Work instructions:
Among the entries that follow, find every line with the word "schottky" and copy it.

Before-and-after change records
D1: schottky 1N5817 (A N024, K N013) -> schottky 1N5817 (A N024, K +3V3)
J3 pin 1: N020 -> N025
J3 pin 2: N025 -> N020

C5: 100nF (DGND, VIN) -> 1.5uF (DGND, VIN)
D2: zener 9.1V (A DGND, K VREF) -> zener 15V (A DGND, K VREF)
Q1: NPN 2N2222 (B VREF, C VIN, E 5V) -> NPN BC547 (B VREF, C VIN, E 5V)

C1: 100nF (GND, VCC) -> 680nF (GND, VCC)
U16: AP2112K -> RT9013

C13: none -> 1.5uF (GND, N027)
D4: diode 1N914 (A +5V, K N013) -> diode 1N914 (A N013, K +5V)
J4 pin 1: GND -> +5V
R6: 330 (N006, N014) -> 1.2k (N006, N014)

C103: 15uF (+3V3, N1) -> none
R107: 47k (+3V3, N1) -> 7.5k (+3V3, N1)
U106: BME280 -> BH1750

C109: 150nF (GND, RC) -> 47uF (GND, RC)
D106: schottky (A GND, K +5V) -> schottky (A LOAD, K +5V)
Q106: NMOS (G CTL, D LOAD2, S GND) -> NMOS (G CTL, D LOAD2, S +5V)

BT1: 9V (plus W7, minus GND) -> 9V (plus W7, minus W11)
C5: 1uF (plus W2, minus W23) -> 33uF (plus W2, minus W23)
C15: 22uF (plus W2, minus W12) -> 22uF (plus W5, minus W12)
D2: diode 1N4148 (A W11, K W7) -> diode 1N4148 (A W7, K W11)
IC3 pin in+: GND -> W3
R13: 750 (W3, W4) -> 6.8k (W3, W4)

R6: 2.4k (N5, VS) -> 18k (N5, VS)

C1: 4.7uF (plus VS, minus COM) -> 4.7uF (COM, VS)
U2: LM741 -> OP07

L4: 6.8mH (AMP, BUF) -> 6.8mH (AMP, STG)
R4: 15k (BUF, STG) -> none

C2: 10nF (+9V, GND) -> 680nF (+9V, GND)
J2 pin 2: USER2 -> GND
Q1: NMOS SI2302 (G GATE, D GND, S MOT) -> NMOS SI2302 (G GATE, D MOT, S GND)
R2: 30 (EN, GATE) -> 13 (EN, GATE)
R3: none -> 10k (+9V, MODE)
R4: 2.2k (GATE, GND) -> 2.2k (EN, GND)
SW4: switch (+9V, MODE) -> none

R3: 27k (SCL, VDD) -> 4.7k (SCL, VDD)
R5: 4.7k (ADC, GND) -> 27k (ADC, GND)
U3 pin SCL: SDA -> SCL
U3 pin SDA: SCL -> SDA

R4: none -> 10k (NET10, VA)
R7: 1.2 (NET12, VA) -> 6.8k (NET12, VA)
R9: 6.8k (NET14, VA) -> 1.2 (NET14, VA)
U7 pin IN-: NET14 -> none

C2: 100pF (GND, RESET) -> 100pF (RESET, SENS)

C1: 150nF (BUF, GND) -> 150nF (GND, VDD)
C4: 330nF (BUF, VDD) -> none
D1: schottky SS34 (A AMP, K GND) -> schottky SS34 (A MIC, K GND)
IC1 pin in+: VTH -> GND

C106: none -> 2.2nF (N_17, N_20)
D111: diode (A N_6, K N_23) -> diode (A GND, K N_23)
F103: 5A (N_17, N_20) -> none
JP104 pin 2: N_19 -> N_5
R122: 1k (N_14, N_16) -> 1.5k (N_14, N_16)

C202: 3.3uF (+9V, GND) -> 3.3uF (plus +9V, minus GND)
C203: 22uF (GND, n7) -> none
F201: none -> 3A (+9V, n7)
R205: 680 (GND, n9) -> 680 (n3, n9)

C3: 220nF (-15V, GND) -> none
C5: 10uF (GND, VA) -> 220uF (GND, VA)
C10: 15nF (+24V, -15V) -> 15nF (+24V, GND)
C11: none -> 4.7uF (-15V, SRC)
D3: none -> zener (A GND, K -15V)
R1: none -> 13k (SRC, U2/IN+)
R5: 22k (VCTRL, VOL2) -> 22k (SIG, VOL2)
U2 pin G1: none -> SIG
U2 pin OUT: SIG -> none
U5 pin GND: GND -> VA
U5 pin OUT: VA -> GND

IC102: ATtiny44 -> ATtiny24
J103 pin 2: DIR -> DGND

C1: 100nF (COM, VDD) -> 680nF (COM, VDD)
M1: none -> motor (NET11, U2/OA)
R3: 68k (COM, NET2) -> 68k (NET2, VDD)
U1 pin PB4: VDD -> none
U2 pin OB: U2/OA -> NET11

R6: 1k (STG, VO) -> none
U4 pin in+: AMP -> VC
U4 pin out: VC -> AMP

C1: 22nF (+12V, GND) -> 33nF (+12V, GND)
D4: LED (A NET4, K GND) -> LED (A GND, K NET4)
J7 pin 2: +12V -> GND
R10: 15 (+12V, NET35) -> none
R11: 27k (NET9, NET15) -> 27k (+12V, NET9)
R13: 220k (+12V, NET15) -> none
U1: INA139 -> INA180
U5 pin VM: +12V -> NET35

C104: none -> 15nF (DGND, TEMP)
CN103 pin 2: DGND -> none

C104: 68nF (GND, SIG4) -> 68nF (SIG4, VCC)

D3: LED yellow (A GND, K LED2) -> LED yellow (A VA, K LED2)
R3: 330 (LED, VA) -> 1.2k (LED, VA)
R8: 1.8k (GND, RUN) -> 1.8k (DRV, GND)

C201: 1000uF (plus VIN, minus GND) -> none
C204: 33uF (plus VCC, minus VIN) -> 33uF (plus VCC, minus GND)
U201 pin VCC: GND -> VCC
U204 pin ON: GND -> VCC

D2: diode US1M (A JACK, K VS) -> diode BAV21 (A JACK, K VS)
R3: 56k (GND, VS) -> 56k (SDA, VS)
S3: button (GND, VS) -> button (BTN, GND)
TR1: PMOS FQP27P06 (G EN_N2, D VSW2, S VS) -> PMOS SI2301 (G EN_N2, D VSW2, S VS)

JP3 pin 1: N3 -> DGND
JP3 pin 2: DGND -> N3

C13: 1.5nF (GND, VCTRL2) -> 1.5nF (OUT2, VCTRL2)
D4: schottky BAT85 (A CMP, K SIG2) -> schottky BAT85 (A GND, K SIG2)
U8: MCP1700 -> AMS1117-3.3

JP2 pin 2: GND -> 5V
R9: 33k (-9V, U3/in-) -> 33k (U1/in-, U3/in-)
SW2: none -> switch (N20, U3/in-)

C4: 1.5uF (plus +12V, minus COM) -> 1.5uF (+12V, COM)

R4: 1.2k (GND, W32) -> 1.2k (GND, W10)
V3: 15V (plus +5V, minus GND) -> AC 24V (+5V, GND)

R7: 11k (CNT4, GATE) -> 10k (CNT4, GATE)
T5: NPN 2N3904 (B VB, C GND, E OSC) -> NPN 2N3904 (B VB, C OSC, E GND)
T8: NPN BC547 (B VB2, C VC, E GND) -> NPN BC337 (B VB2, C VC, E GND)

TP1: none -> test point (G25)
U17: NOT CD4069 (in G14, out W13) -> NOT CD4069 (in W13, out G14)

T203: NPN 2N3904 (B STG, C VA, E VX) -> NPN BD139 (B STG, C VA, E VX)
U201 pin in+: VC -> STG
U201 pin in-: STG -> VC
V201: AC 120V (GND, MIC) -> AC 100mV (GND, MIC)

Exercise output:
D1: schottky 1N5817 (A N024, K N013) -> schottky 1N5817 (A N024, K +3V3)
D106: schottky (A GND, K +5V) -> schottky (A LOAD, K +5V)
D1: schottky SS34 (A AMP, K GND) -> schottky SS34 (A MIC, K GND)
D4: schottky BAT85 (A CMP, K SIG2) -> schottky BAT85 (A GND, K SIG2)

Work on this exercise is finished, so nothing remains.